Segment Start: Data section

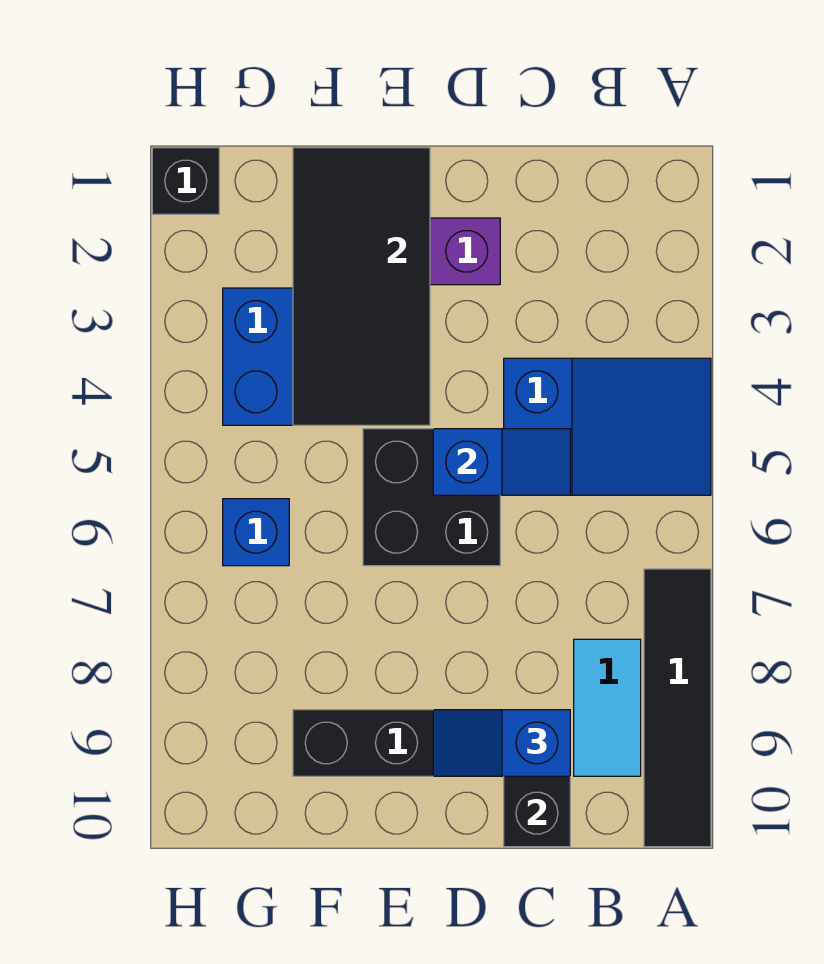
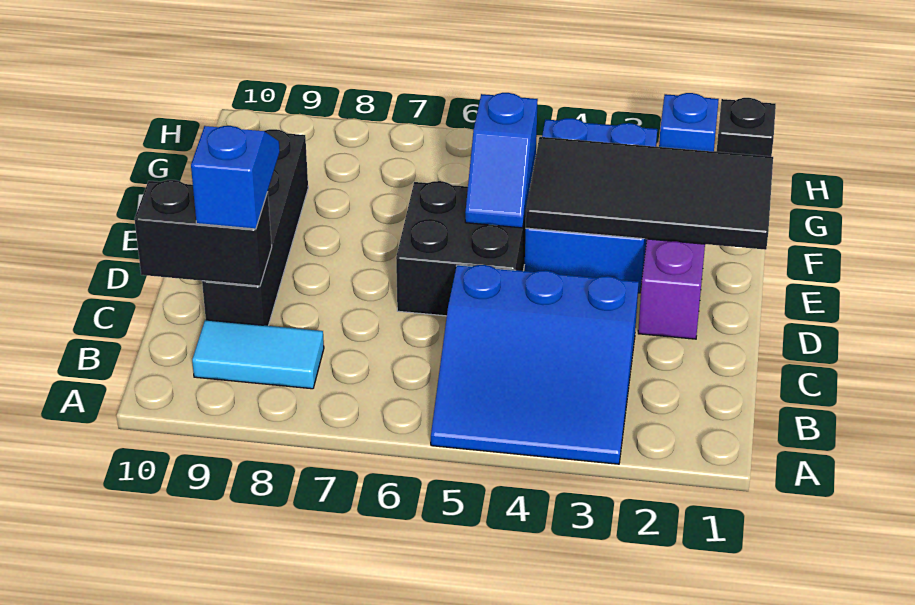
blue slope A4:C5 level 1 top C -> blue slope A3:C5 level 1 top C
black tile A7:A10 level 1 -> none
blue slope C5:D5 level 2 top D -> blue slope E5:F5 level 2 top F
blue brick G6 level 1 -> blue brick H2 level 1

Segment End: Data section

Print the whole listing above exactly, and keep every picture out of the copy.

blue slope A4:C5 level 1 top C -> blue slope A3:C5 level 1 top C
black tile A7:A10 level 1 -> none
blue slope C5:D5 level 2 top D -> blue slope E5:F5 level 2 top F
blue brick G6 level 1 -> blue brick H2 level 1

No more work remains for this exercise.